◆ **DATASET CONTENT**:
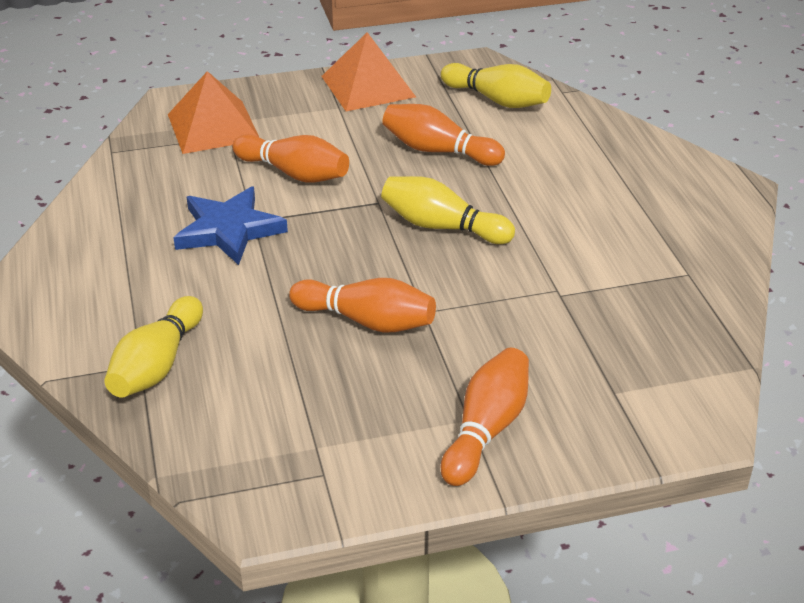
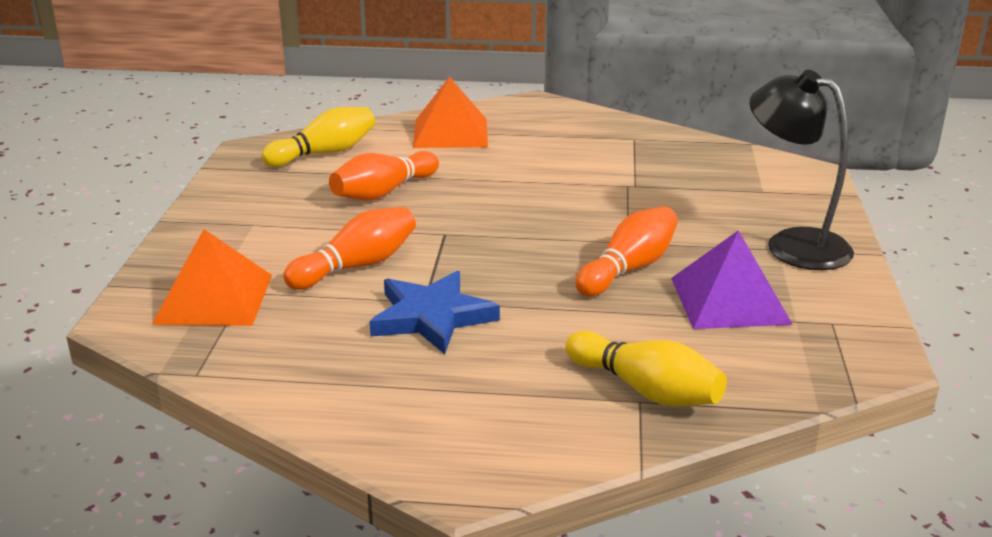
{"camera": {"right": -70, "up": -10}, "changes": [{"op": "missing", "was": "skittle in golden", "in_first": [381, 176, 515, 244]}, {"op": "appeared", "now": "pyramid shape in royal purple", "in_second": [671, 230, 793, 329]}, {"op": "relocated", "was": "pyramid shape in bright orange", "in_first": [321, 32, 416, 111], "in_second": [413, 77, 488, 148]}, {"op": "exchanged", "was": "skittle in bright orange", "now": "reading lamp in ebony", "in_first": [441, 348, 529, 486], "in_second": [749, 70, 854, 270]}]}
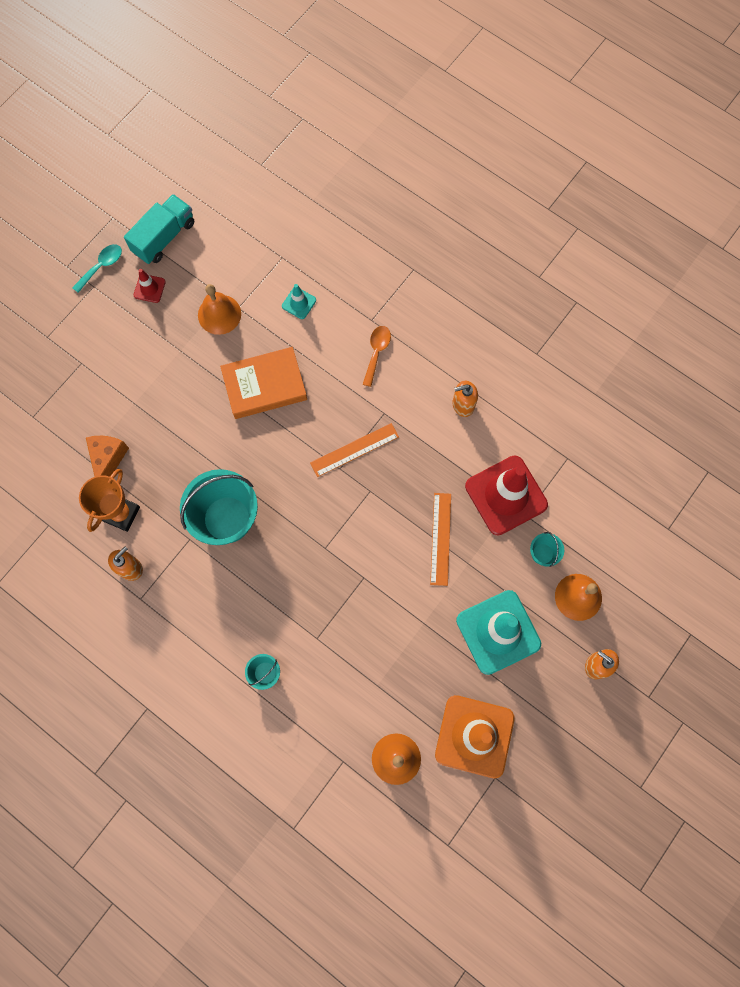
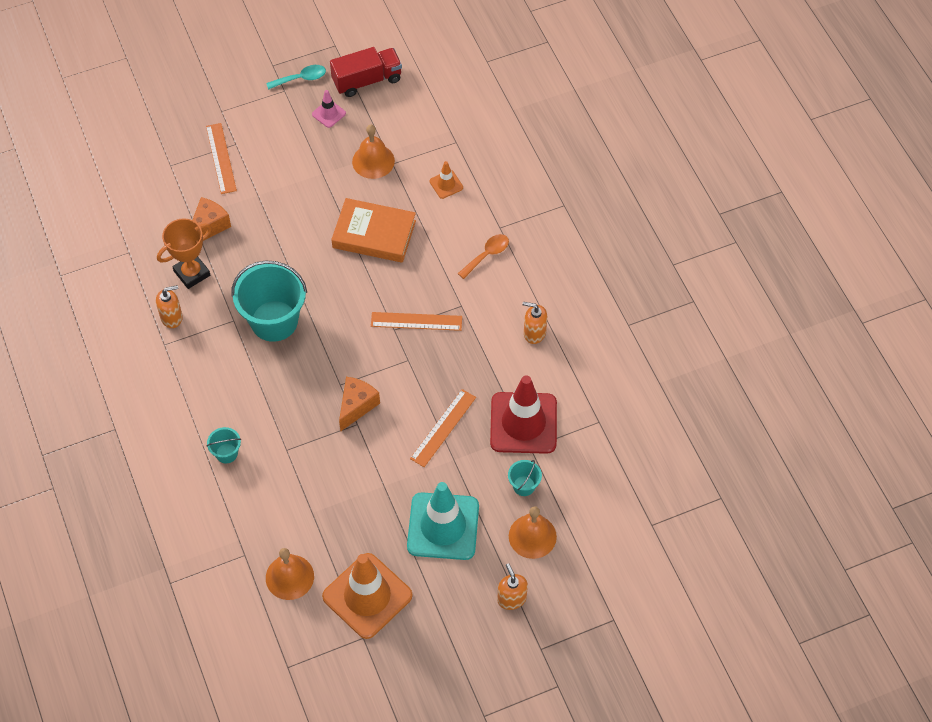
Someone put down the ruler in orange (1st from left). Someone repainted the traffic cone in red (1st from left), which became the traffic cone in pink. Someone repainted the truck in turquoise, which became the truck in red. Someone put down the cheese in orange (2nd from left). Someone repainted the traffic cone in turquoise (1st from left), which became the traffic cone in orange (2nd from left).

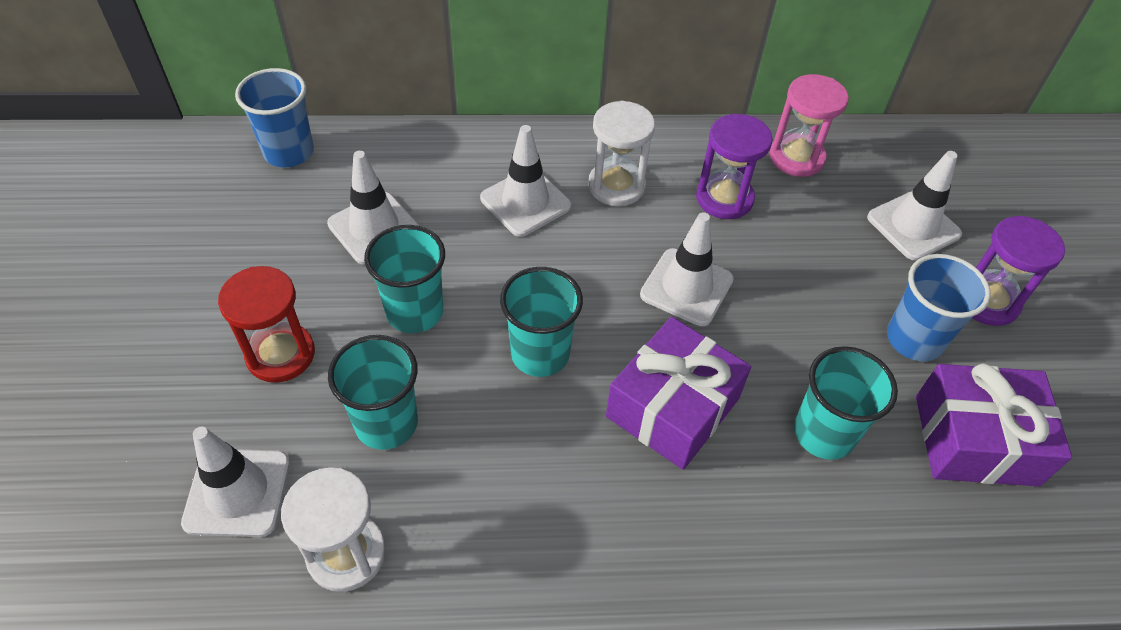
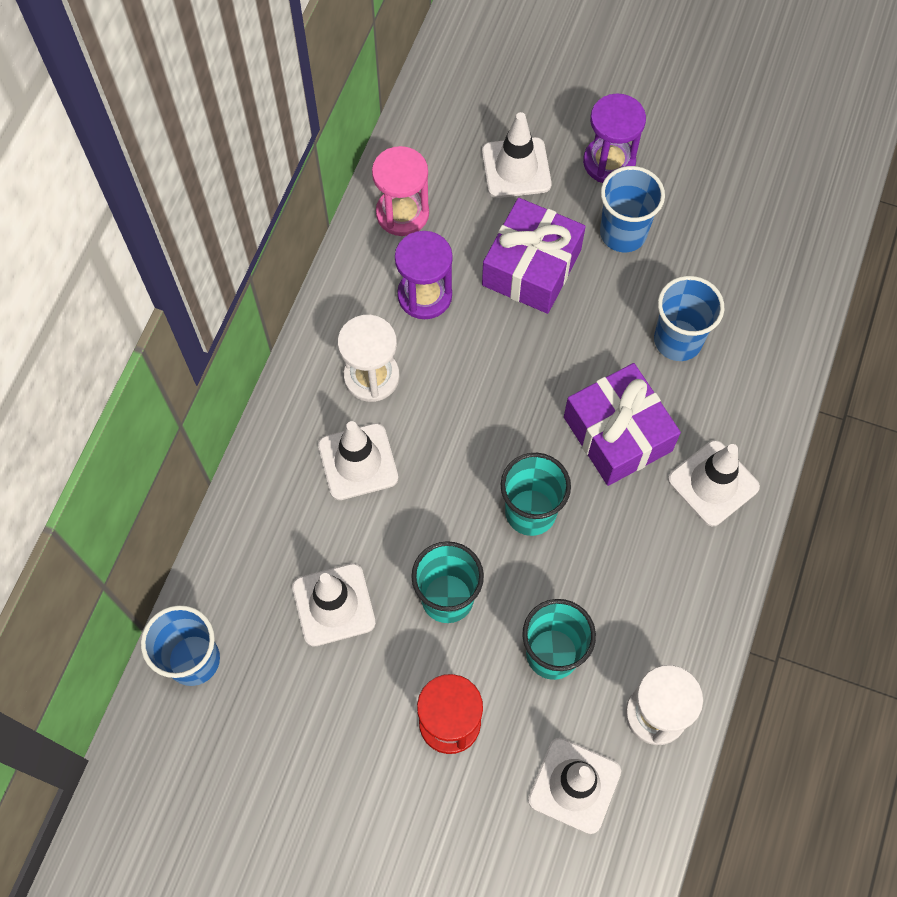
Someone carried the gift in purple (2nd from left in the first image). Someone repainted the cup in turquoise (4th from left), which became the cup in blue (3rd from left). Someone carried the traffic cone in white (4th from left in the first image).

◆ **WHAT THE TASK REQUIRES**: After locating the line that contains "Someone put down the ruler", output it and all later lines through the end of the material exactly, leaving out pictures.

◆ **RESULT OF THE EXERCISE**:
Someone put down the ruler in orange (1st from left). Someone repainted the traffic cone in red (1st from left), which became the traffic cone in pink. Someone repainted the truck in turquoise, which became the truck in red. Someone put down the cheese in orange (2nd from left). Someone repainted the traffic cone in turquoise (1st from left), which became the traffic cone in orange (2nd from left).

Someone carried the gift in purple (2nd from left in the first image). Someone repainted the cup in turquoise (4th from left), which became the cup in blue (3rd from left). Someone carried the traffic cone in white (4th from left in the first image).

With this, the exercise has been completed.